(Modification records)
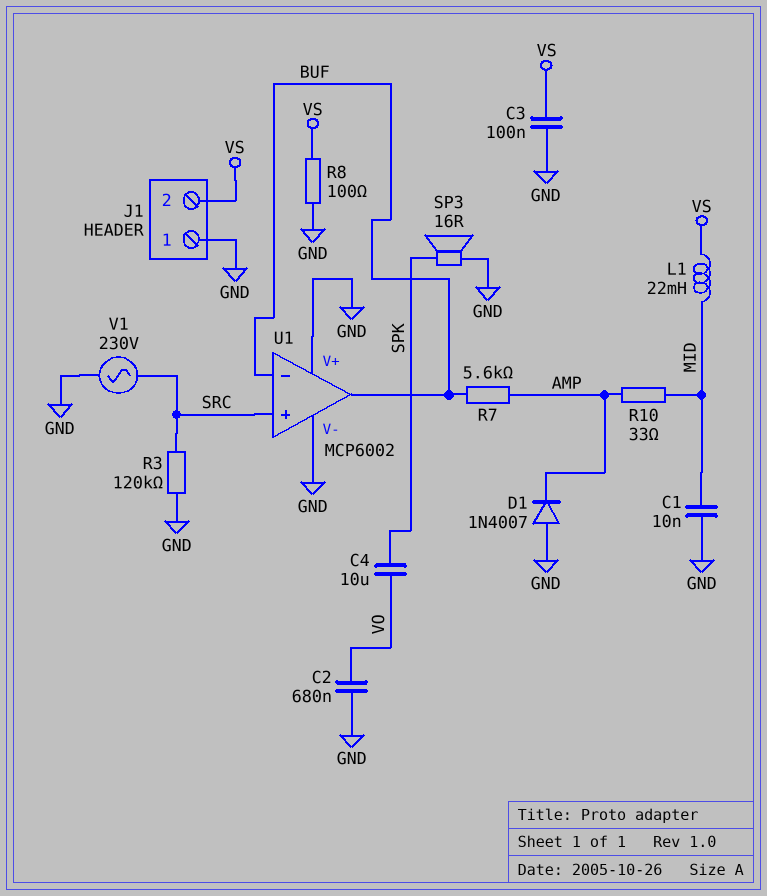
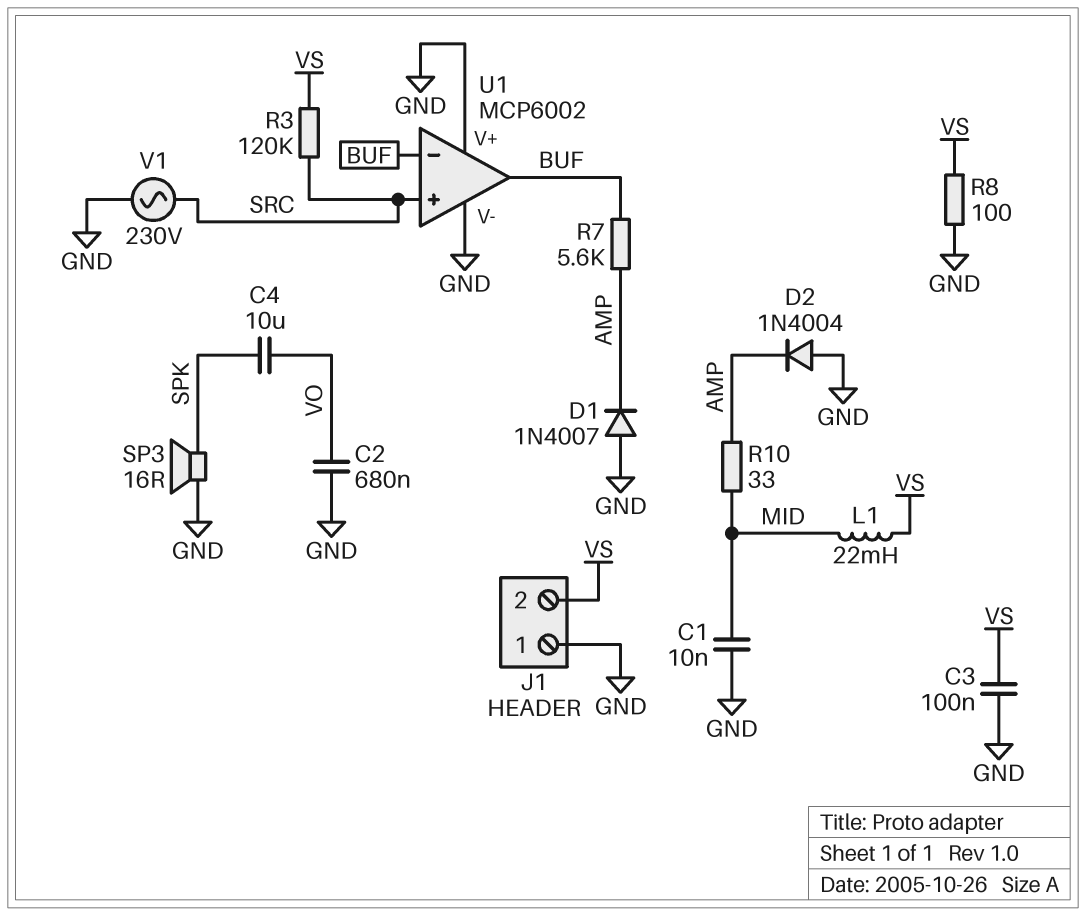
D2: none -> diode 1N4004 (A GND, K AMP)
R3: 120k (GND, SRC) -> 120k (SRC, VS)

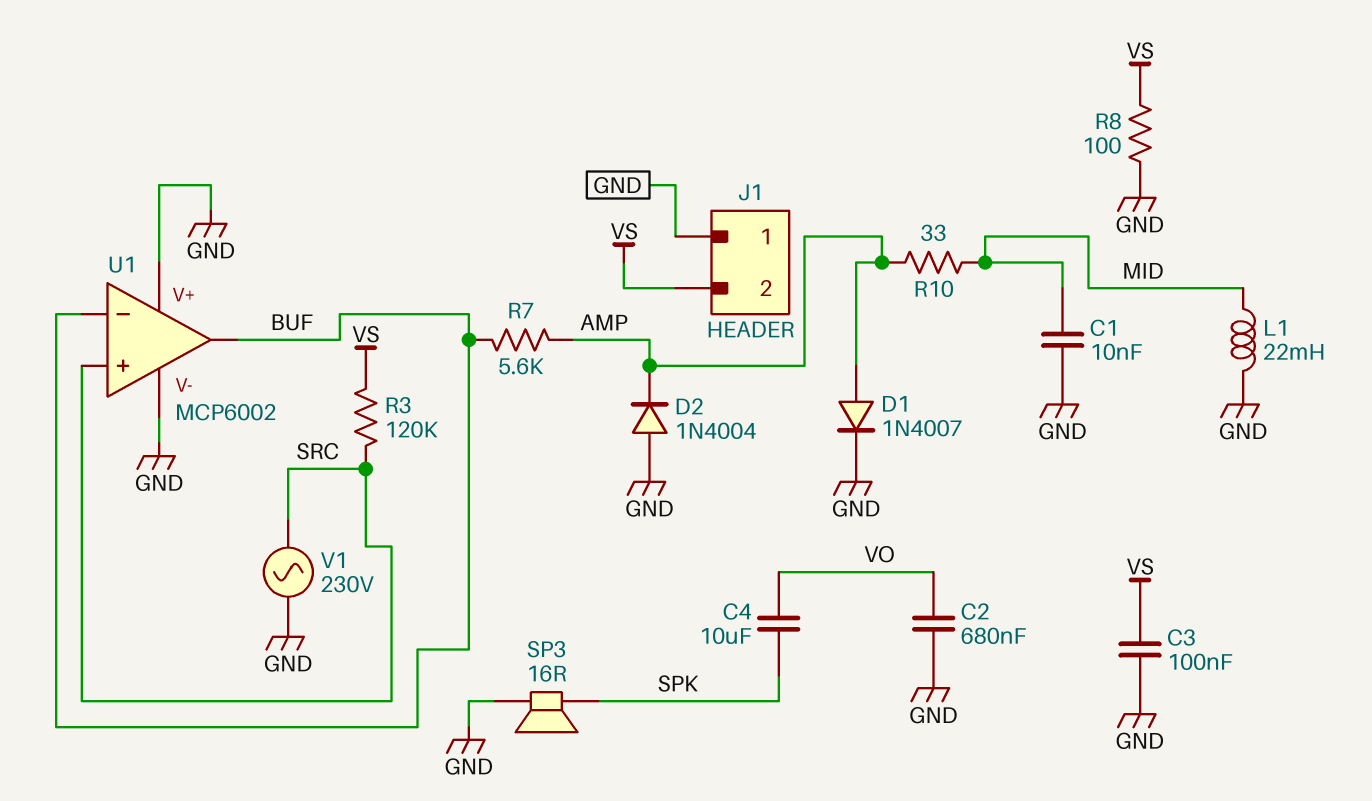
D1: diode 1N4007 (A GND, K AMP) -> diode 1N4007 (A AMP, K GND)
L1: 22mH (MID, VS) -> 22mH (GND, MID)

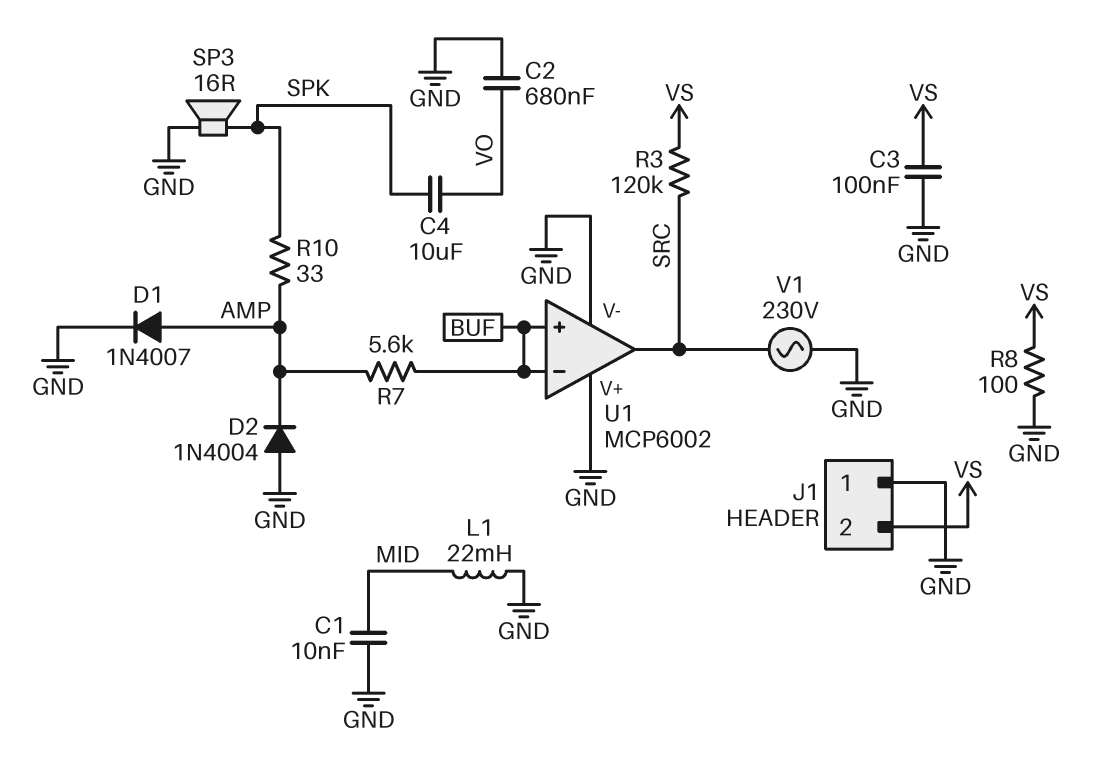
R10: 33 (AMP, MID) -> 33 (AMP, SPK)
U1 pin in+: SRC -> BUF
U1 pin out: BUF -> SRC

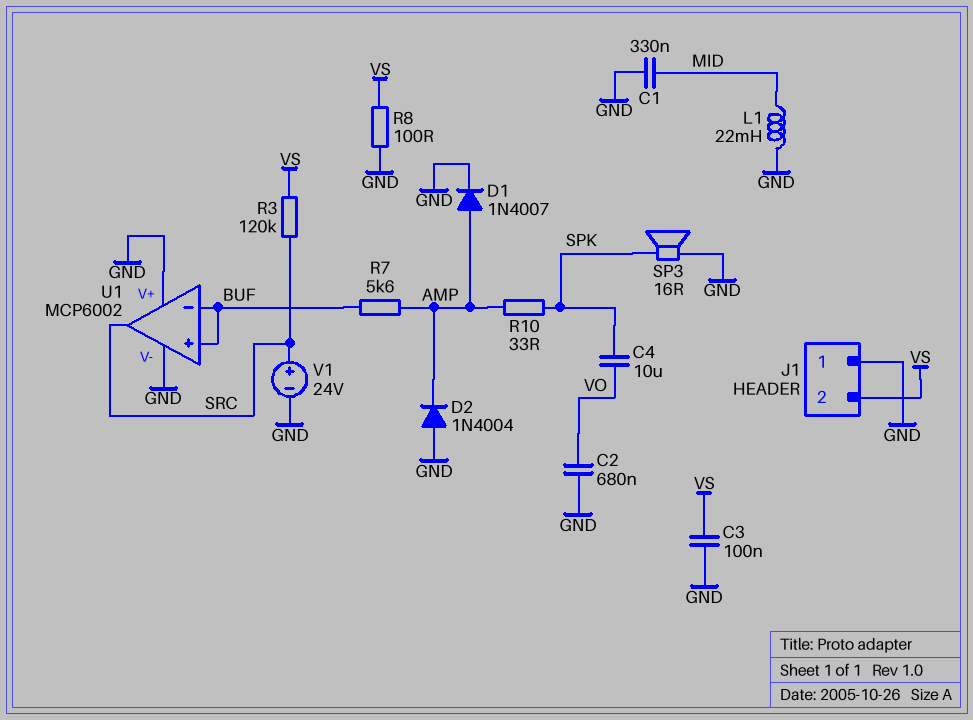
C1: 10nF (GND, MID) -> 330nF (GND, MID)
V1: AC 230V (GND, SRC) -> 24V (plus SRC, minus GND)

* * *

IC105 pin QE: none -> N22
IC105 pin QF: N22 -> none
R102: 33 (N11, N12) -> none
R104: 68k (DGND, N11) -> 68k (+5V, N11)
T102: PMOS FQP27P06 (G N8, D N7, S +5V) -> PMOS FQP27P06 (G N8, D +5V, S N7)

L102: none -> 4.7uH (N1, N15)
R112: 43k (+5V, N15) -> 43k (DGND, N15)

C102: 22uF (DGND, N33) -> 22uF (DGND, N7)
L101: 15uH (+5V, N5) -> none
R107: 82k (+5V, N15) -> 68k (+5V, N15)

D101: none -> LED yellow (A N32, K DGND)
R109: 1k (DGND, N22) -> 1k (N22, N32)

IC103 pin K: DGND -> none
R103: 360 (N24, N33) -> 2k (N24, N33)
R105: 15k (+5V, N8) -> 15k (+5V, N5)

...

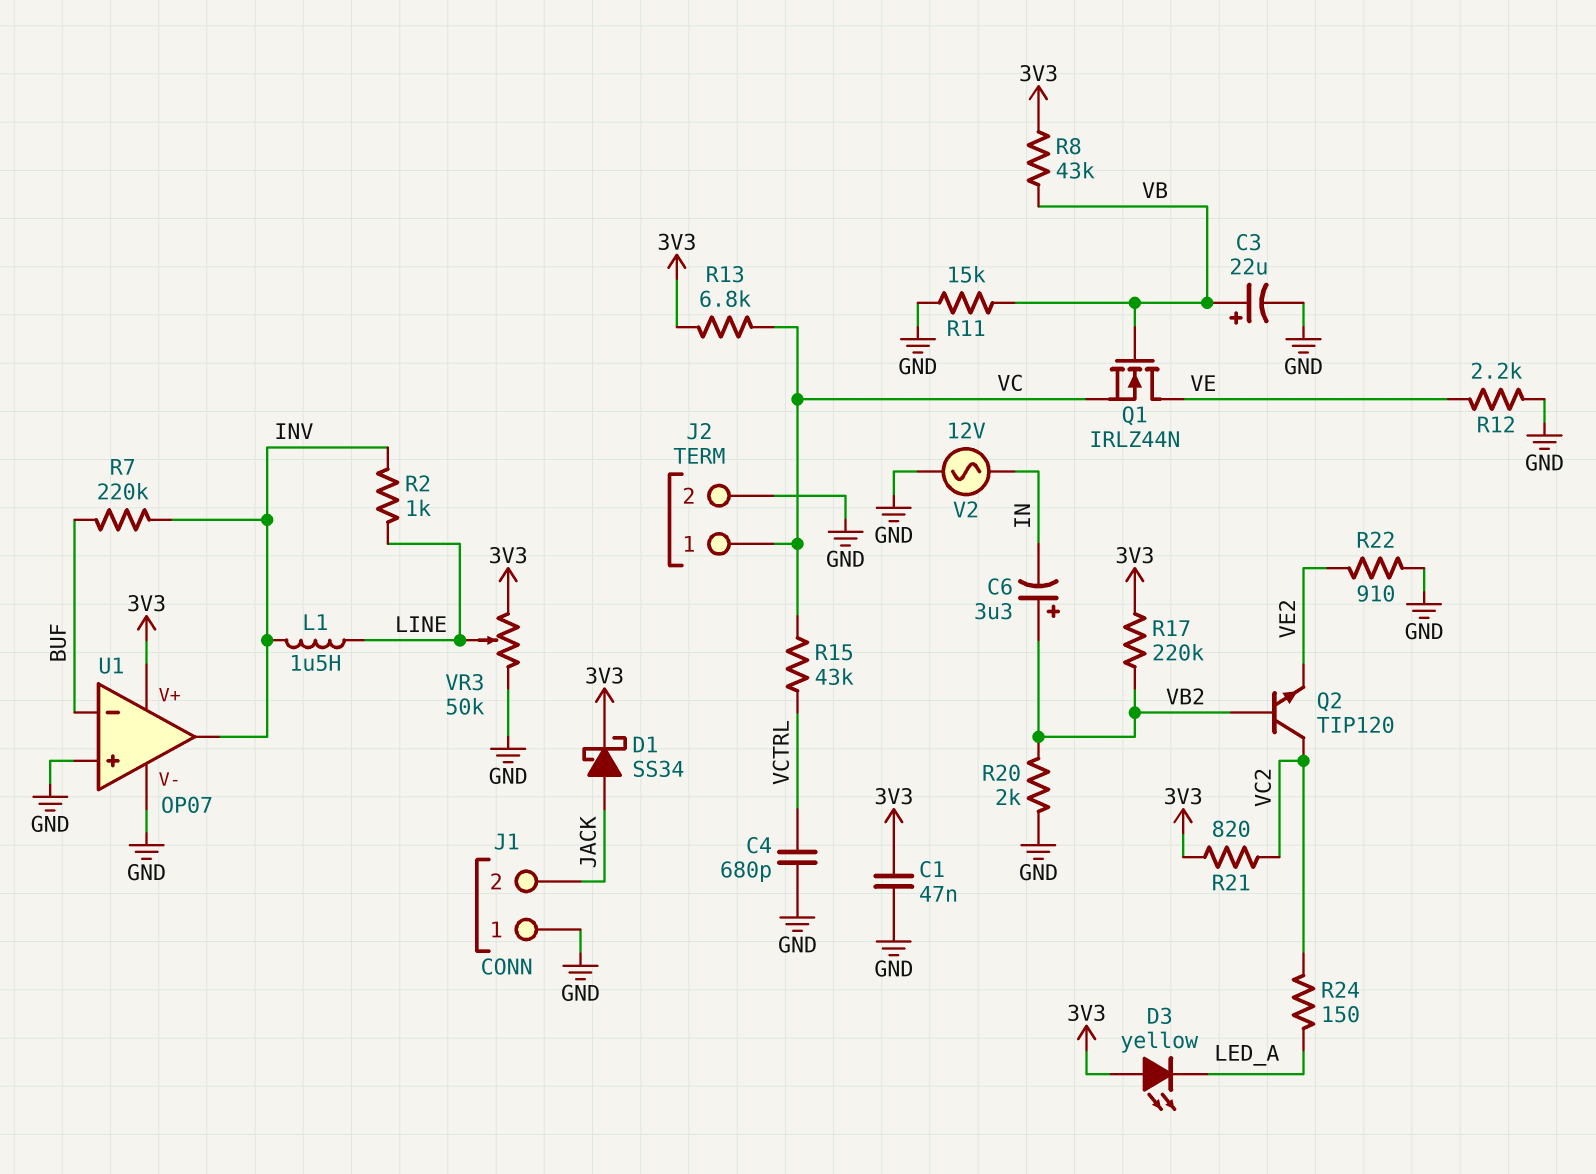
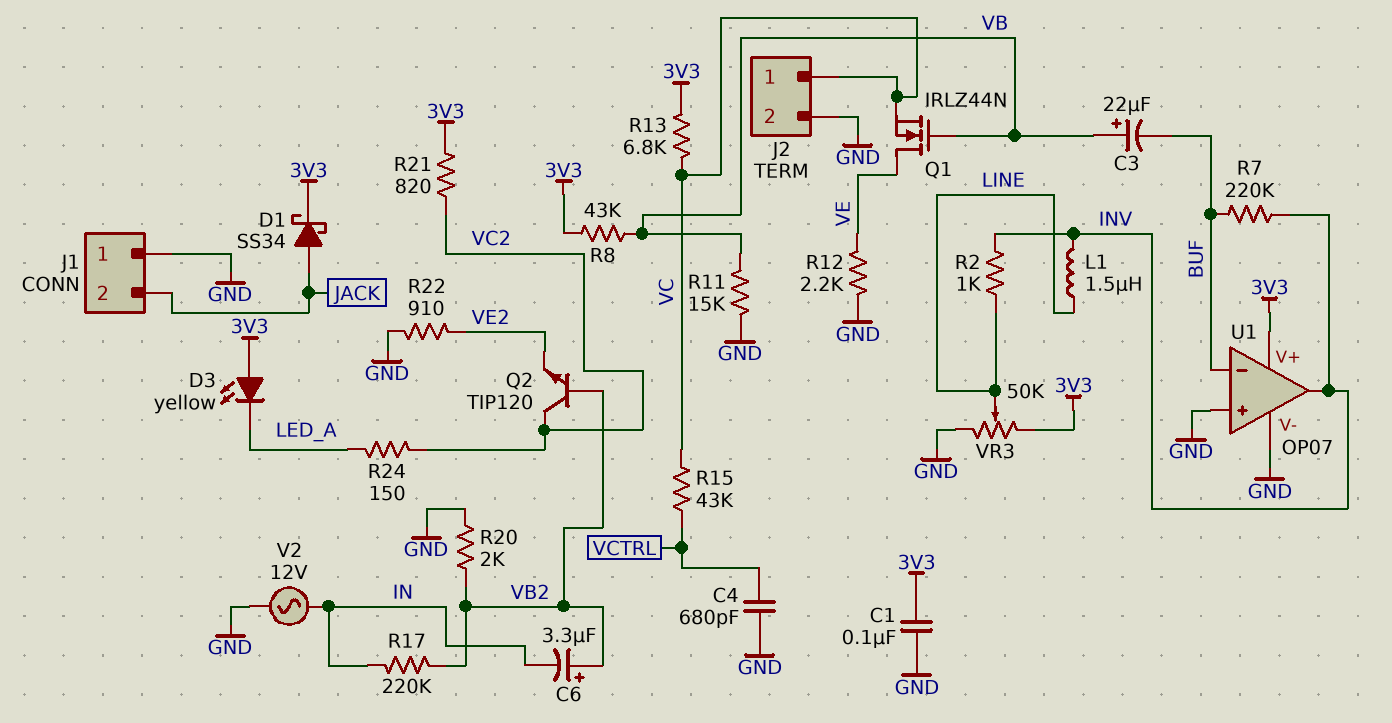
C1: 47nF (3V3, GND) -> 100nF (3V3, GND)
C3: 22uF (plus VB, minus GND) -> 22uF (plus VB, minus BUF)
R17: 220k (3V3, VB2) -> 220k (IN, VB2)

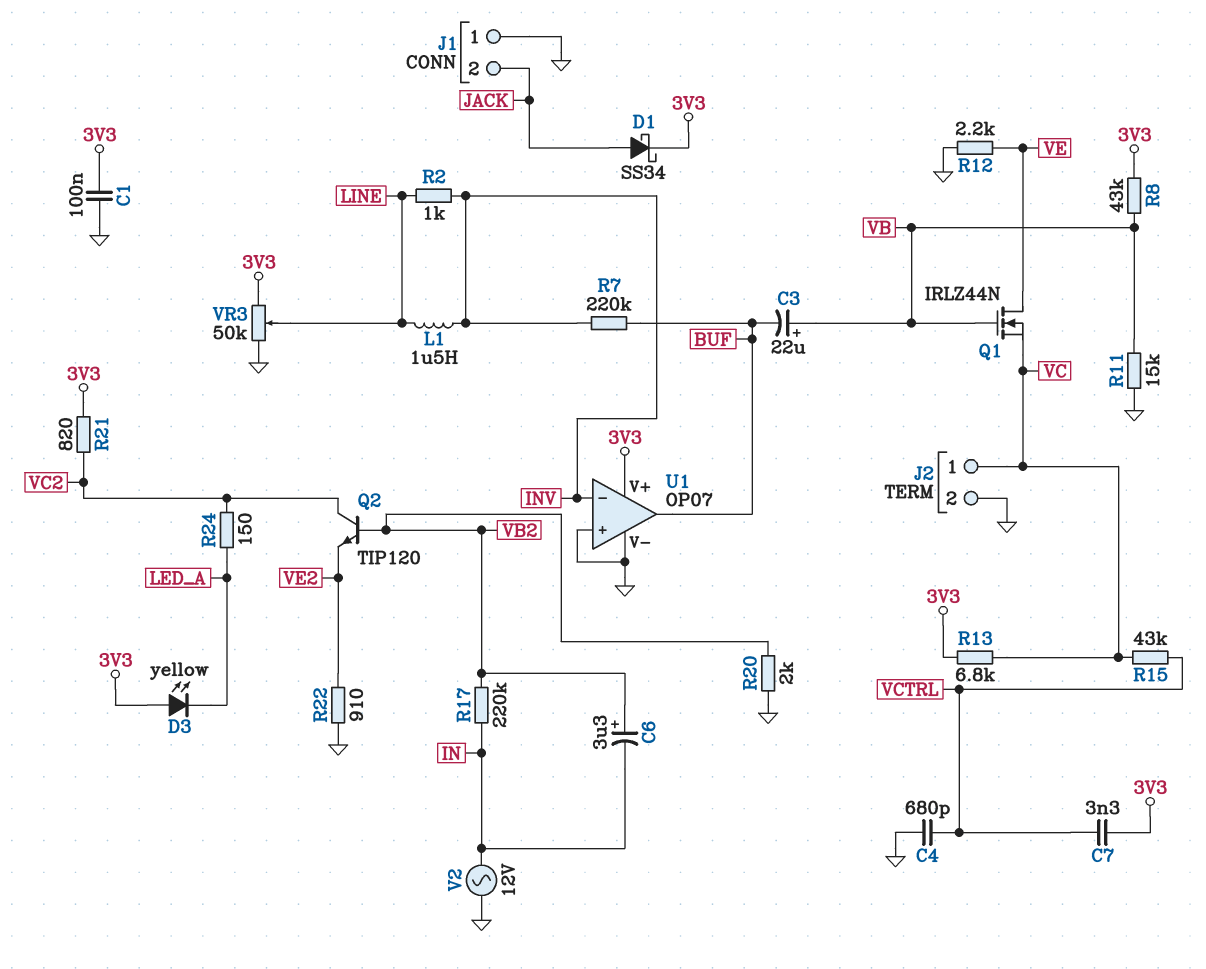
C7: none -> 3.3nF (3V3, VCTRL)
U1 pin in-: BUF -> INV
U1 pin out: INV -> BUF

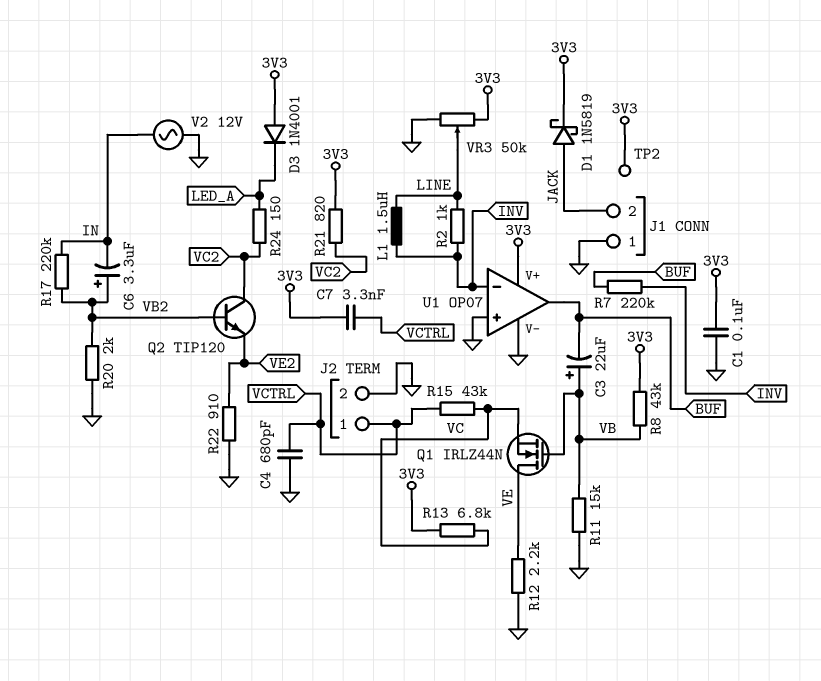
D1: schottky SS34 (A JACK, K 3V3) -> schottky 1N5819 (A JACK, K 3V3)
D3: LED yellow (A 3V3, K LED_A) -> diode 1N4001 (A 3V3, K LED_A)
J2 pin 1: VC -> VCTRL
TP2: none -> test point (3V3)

**WHAT THIS TASK INVOLVES**
Please find every line in the records that contains the word "DGND", and copy it out.

**RESPONSE AREA**
R104: 68k (DGND, N11) -> 68k (+5V, N11)
R112: 43k (+5V, N15) -> 43k (DGND, N15)
C102: 22uF (DGND, N33) -> 22uF (DGND, N7)
D101: none -> LED yellow (A N32, K DGND)
R109: 1k (DGND, N22) -> 1k (N22, N32)
IC103 pin K: DGND -> none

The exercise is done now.